§ Provided entries
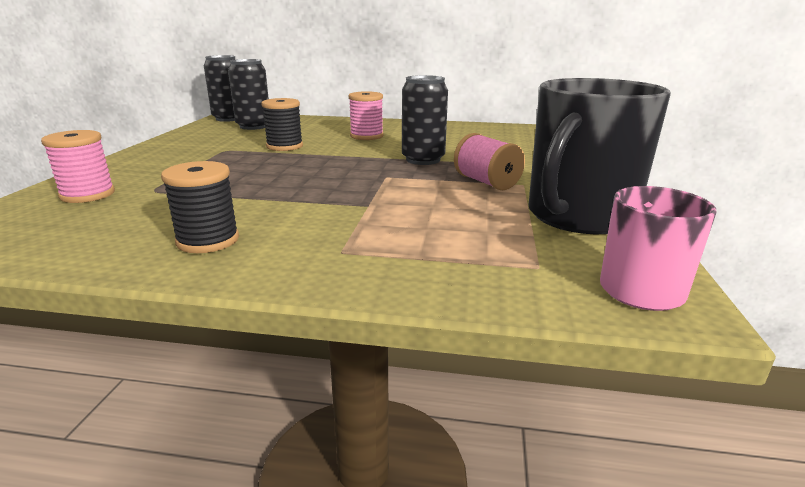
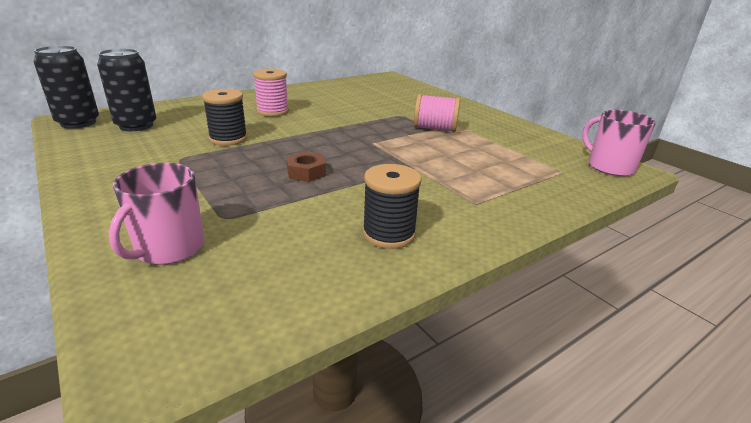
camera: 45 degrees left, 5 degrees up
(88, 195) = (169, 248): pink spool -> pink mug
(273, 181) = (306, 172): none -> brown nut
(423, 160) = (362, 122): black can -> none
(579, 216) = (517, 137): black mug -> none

---

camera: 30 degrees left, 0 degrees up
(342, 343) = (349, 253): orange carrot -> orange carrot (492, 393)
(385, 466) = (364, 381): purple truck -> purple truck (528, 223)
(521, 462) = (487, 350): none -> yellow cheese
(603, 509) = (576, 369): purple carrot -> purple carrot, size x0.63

§ Your instructions
Lines from the entries that contain the string "carrot" are what must be copied.

§ Reply
(342, 343) = (349, 253): orange carrot -> orange carrot (492, 393)
(603, 509) = (576, 369): purple carrot -> purple carrot, size x0.63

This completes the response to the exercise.